Dataset records:

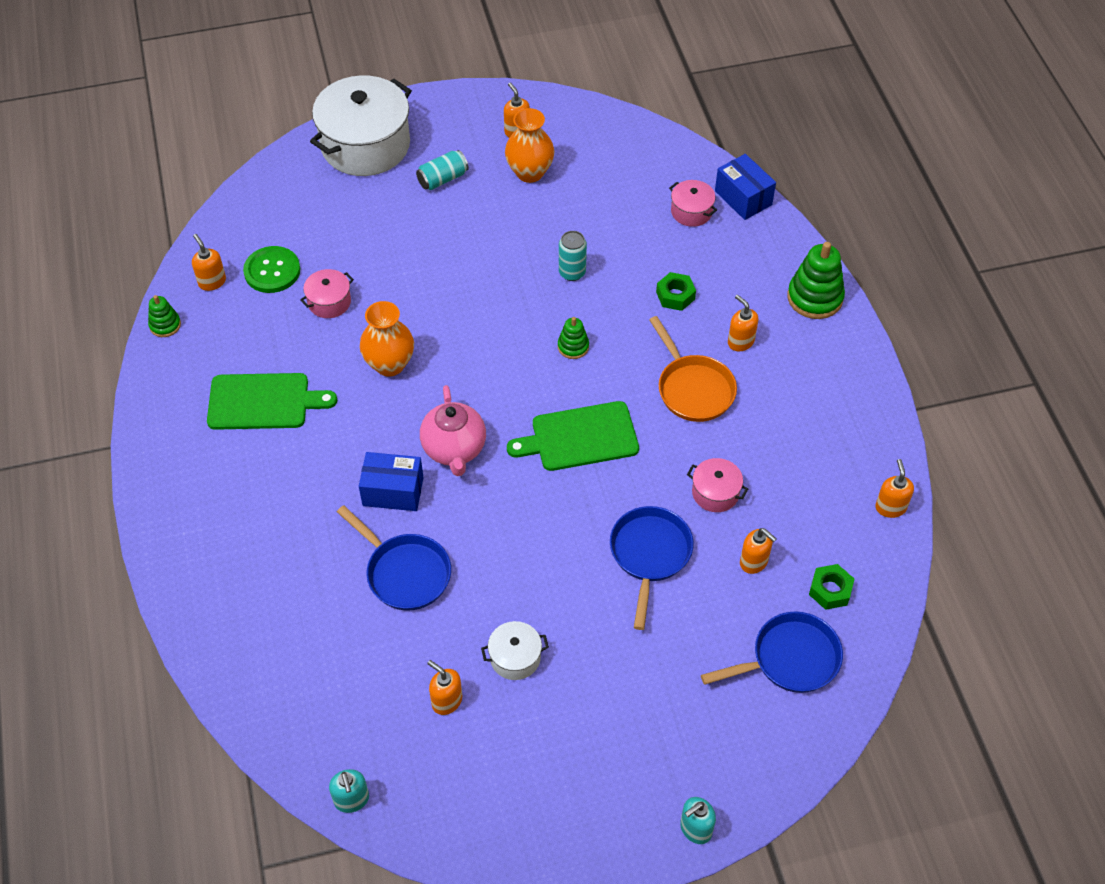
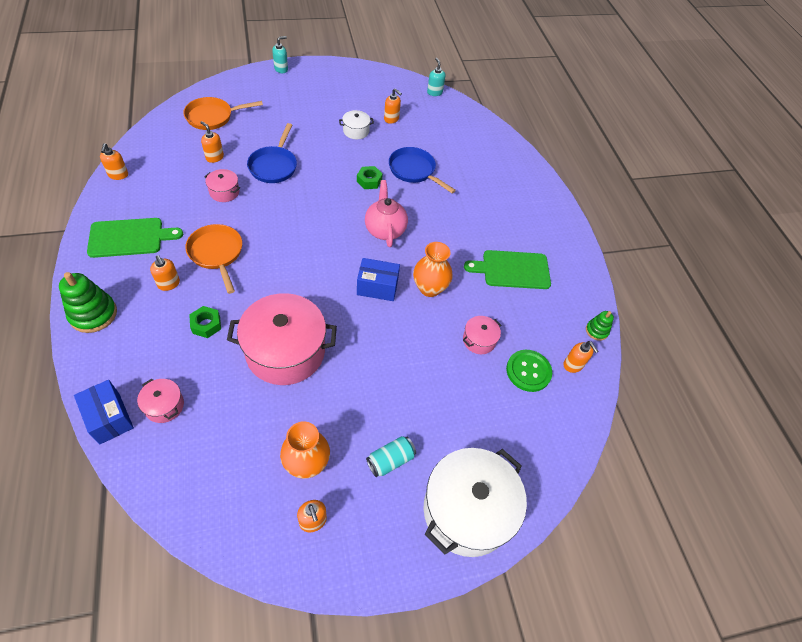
camera: 175 degrees right, 0 degrees up
blue box [359,452,424,511] -> blue box moved to [357,258,400,301]
green cutting board [507,401,639,471] -> green cutting board moved to [87,218,183,258]
green stacking toy [558,317,589,359] -> none
turquoise can [559,231,587,281] -> pink pot [227,293,337,385]
blue pan [701,612,843,693] -> orange pan [183,97,263,130]
green nut [809,564,854,610] -> green nut moved to [357,166,383,189]

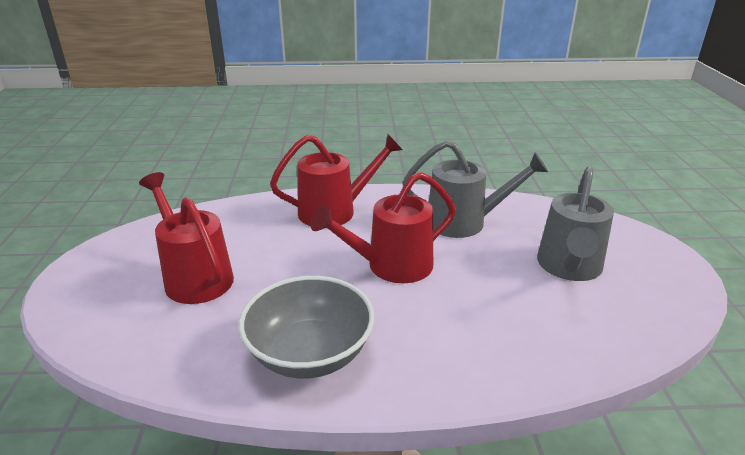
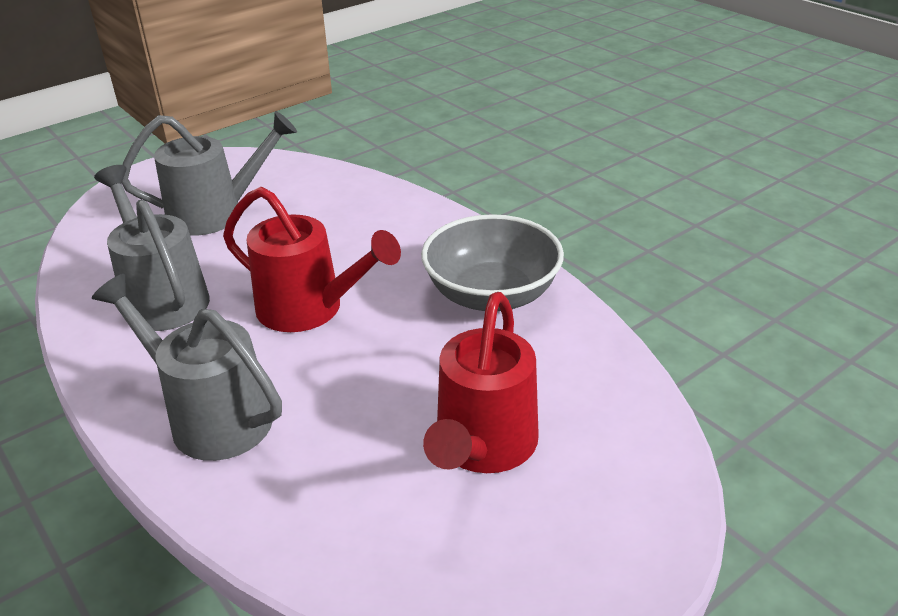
camera: 125 degrees left, 5 degrees up
red watering can [270,134,403,226] -> grey watering can [92,274,282,461]

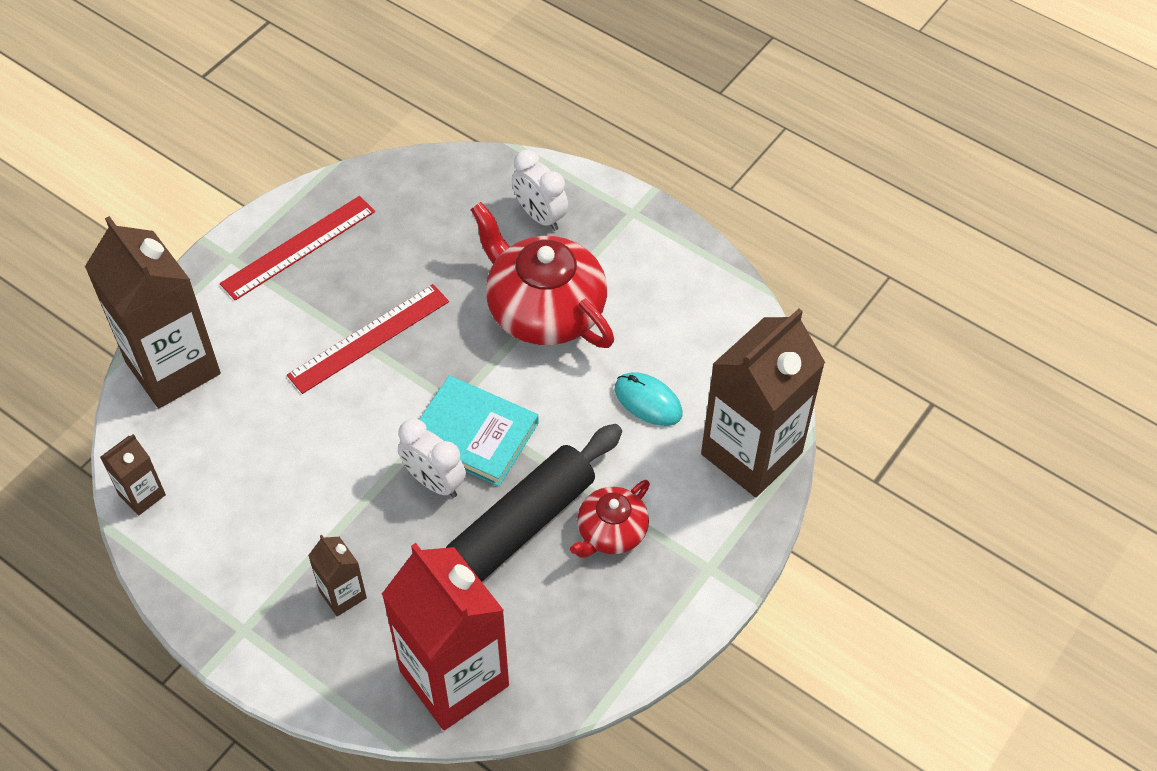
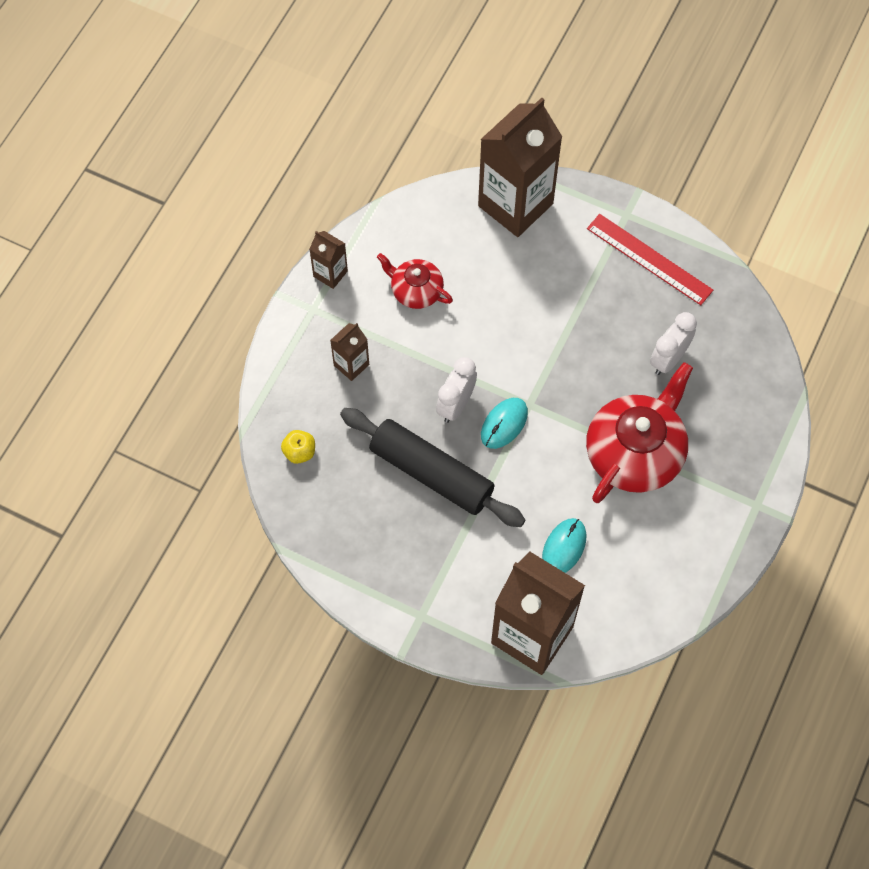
camera: 80 degrees right, 10 degrees up
brown carton [100,434,166,515] -> brown carton moved to [309,231,348,289]
red ruler [287,284,449,394] -> none
red carton [382,543,509,730] -> yellow apple [281,430,315,464]
turquoise book [419,375,539,487] -> turquoise mouse [481,398,528,449]
white clock [512,150,568,231] -> white clock moved to [650,312,697,375]
red teapot [570,480,650,558] -> red teapot moved to [377,253,453,309]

About this exercise:
Reproduce every line of the material above that has the string "degrees".

Answer space:
camera: 175 degrees right, 0 degrees up
camera: 125 degrees left, 5 degrees up
camera: 80 degrees right, 10 degrees up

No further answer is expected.